#### [Task prompt]
Scan the material below for "blue", then return each line that contains it.

#### [Data section]
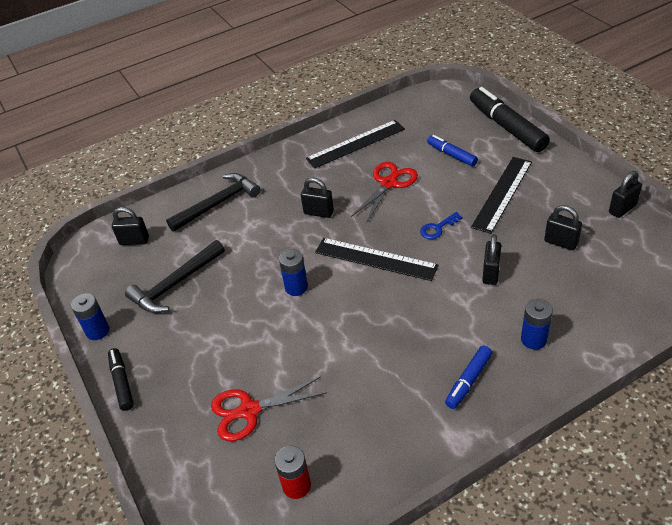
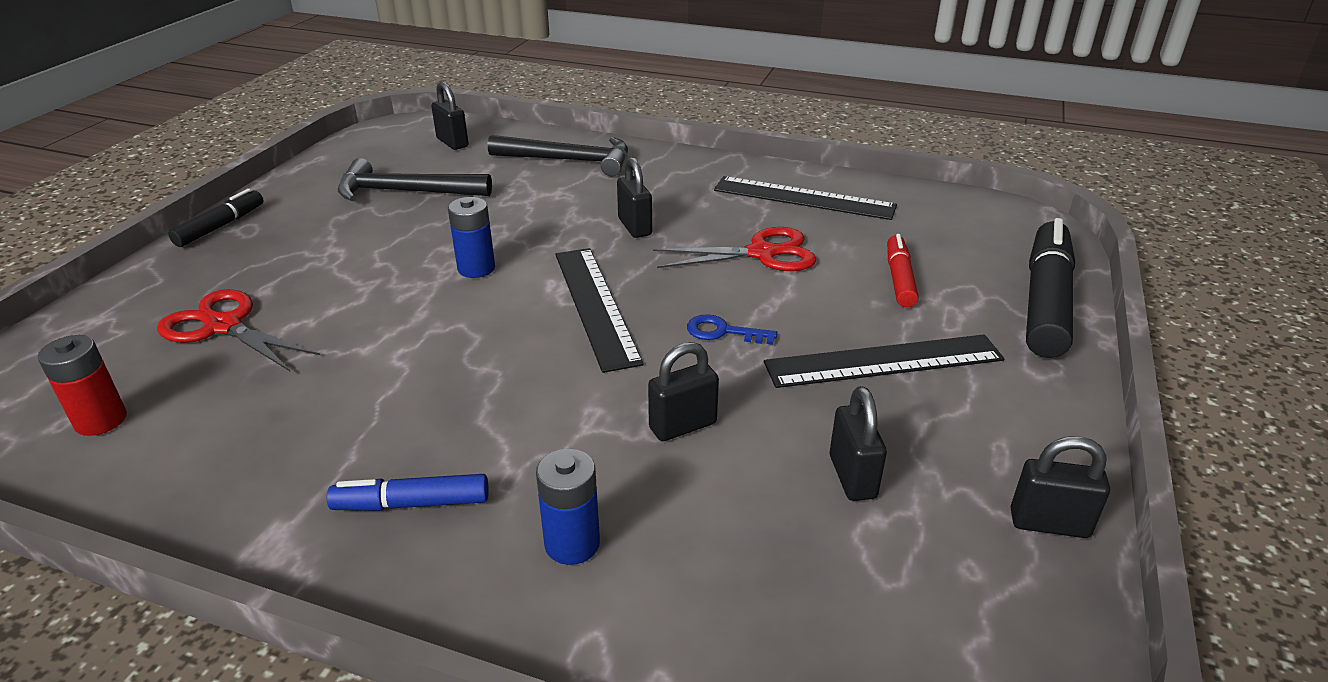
camera: 45 degrees right, 10 degrees down
(97, 331) = (292, 181): blue battery -> none
(451, 155) = (899, 279): blue marker -> red marker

#### [Answer to this problem]
(97, 331) = (292, 181): blue battery -> none
(451, 155) = (899, 279): blue marker -> red marker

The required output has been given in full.